> [ENTRIES SHOWN]:

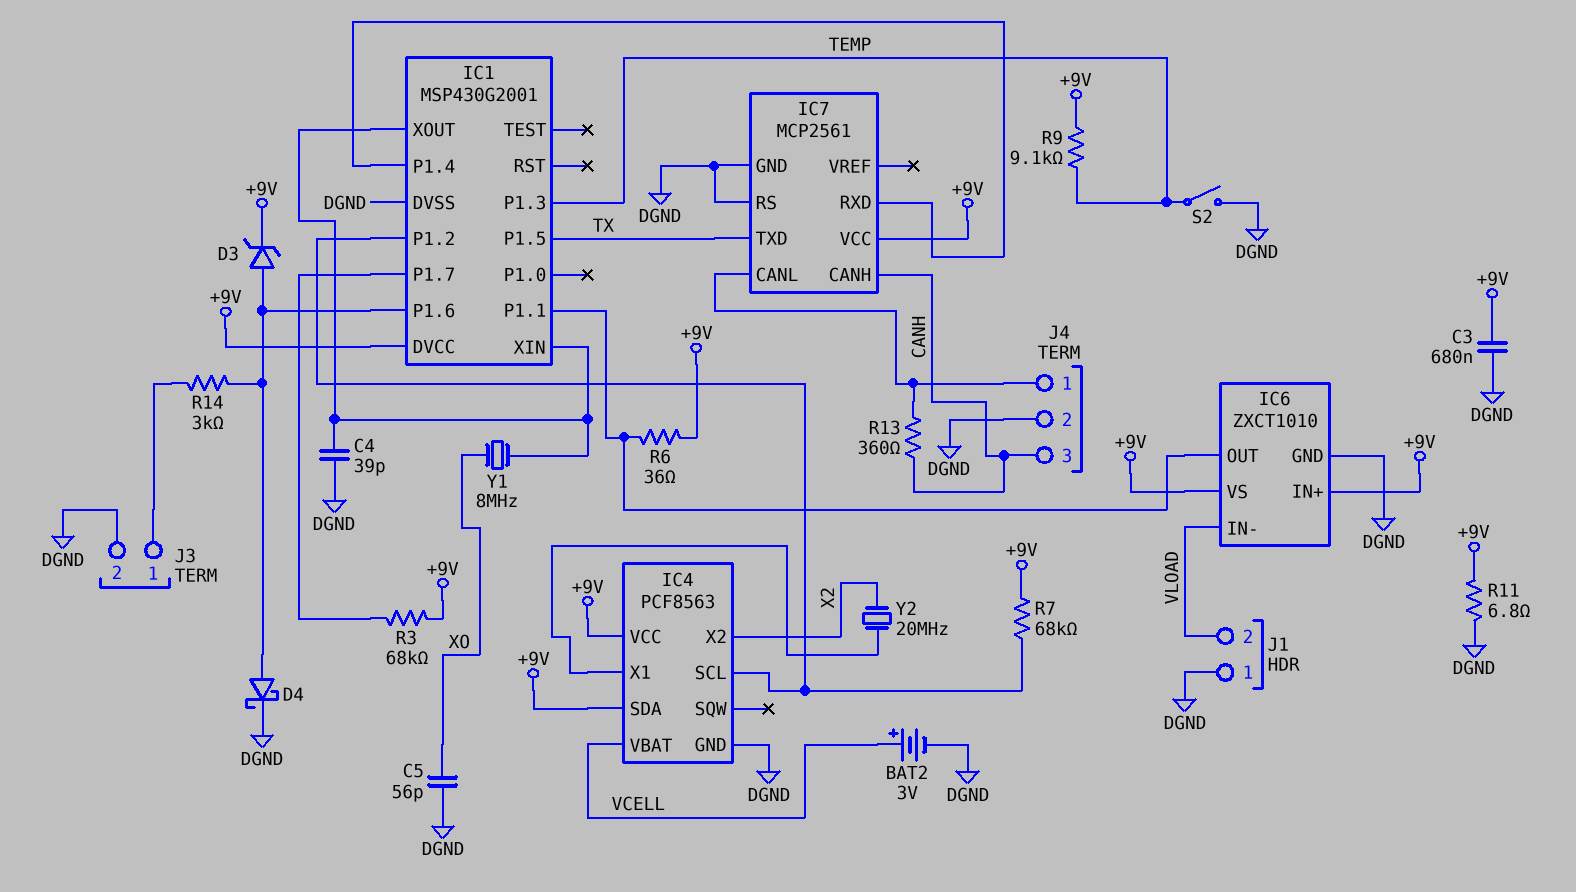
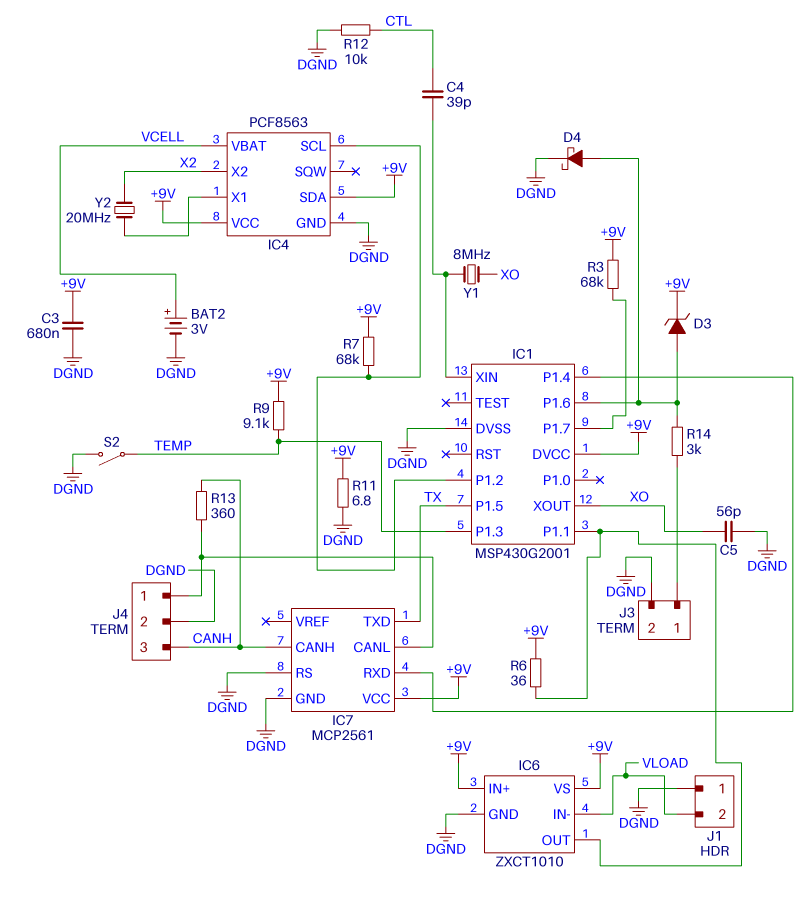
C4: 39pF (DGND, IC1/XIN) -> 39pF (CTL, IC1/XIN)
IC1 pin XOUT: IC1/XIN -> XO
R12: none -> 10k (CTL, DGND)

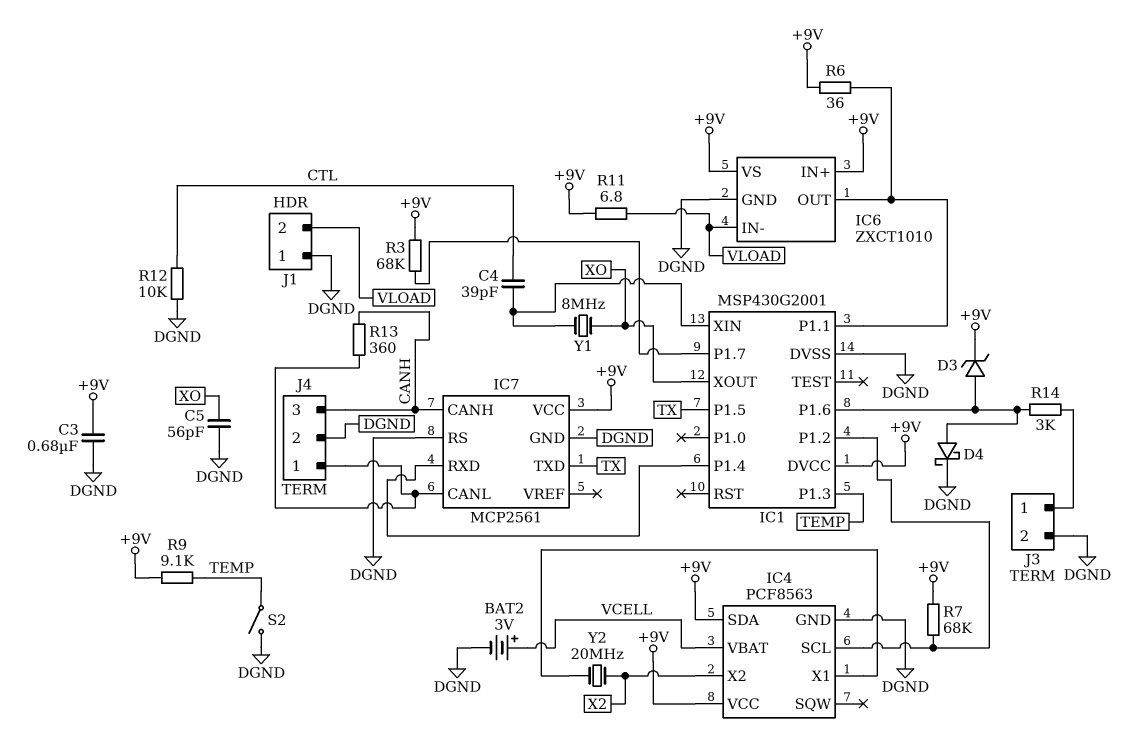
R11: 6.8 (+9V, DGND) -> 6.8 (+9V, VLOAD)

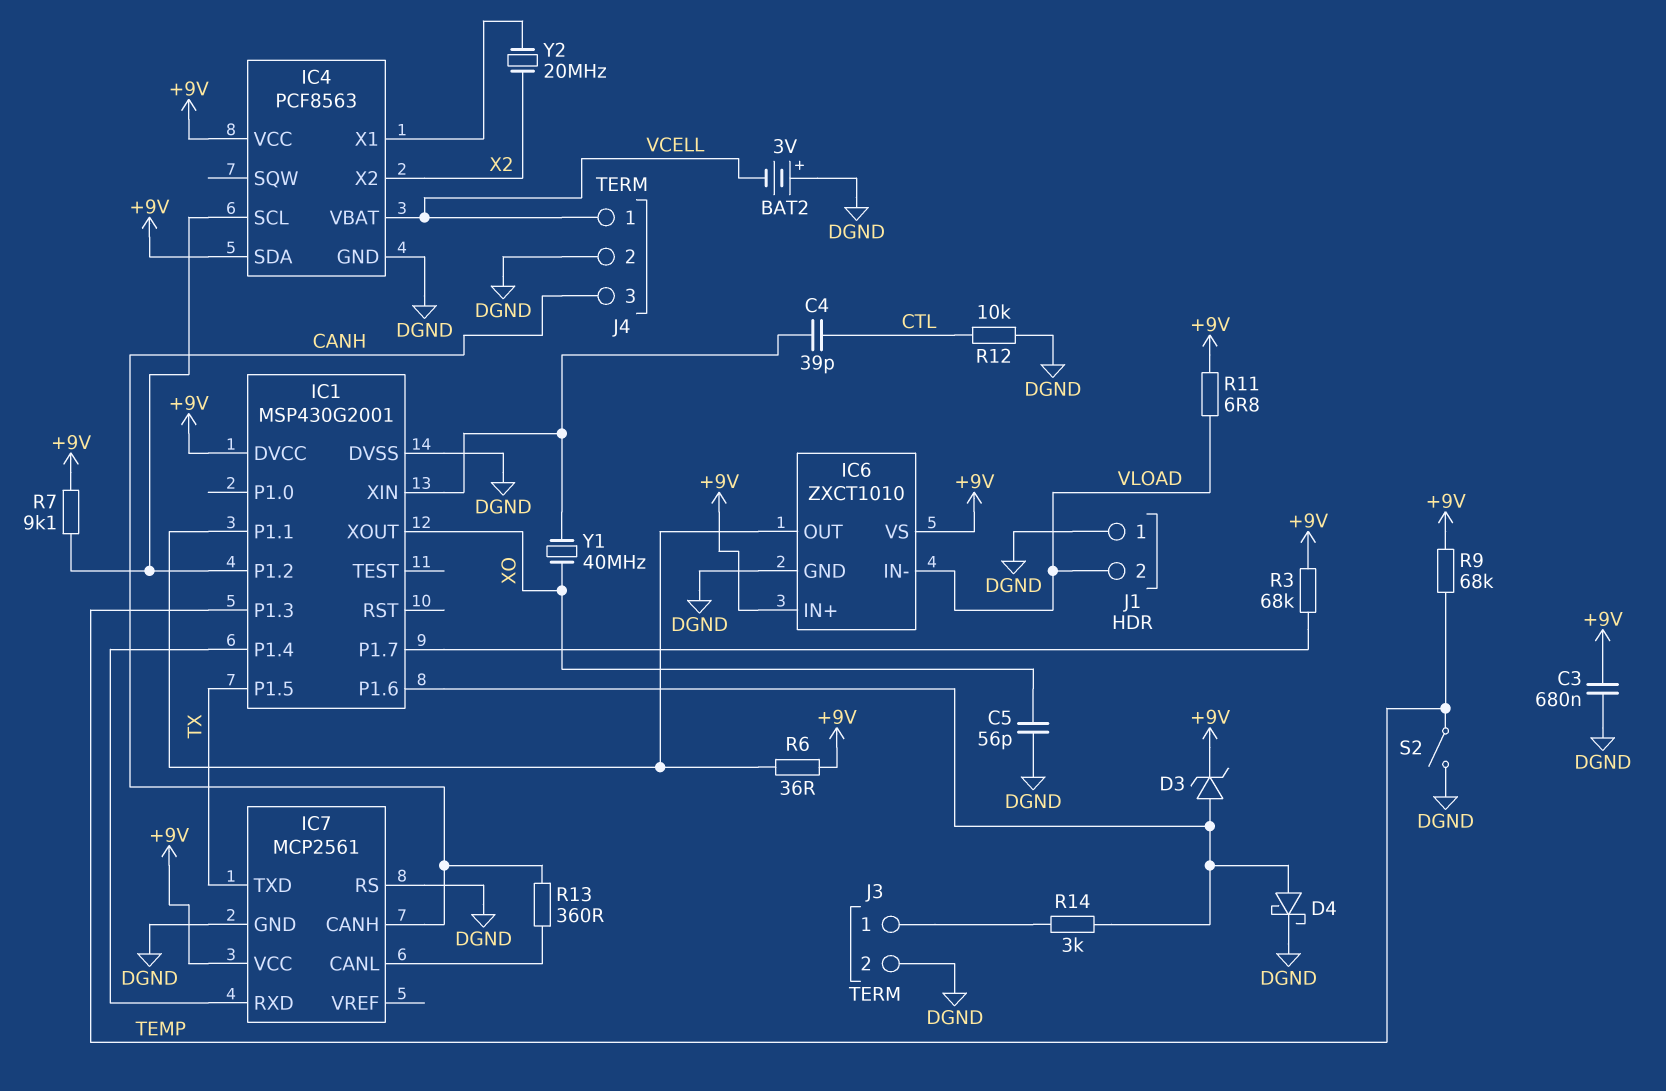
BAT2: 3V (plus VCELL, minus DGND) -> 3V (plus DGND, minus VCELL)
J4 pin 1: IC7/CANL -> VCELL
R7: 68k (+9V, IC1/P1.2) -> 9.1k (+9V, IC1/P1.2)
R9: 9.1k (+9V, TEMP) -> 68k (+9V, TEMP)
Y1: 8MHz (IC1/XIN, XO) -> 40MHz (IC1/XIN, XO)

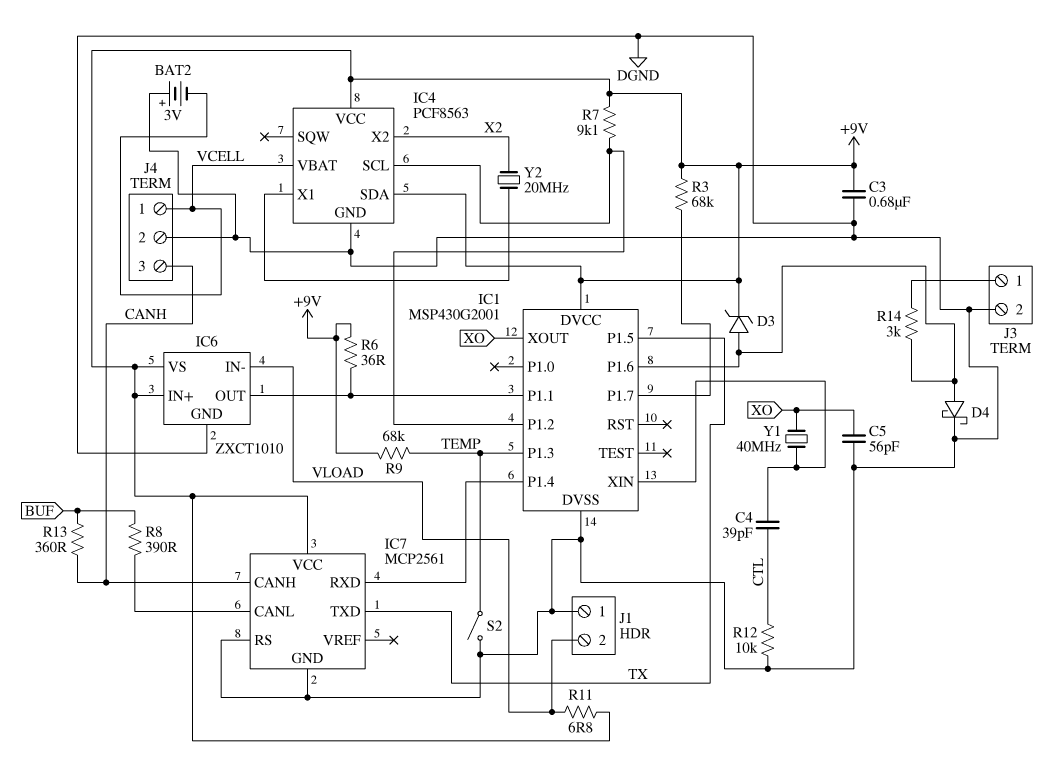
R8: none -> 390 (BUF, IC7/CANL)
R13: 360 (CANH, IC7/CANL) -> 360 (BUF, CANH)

> [TASK DETAILS]: Nothing but the lines from the one holding "IC1 pin XOUT: IC1/XIN -> XO" through the final line of the records above belongs in the answer, each retyped exactly; omit the pictures.

> [SOLUTION TO THIS PROBLEM]:
IC1 pin XOUT: IC1/XIN -> XO
R12: none -> 10k (CTL, DGND)

R11: 6.8 (+9V, DGND) -> 6.8 (+9V, VLOAD)

BAT2: 3V (plus VCELL, minus DGND) -> 3V (plus DGND, minus VCELL)
J4 pin 1: IC7/CANL -> VCELL
R7: 68k (+9V, IC1/P1.2) -> 9.1k (+9V, IC1/P1.2)
R9: 9.1k (+9V, TEMP) -> 68k (+9V, TEMP)
Y1: 8MHz (IC1/XIN, XO) -> 40MHz (IC1/XIN, XO)

R8: none -> 390 (BUF, IC7/CANL)
R13: 360 (CANH, IC7/CANL) -> 360 (BUF, CANH)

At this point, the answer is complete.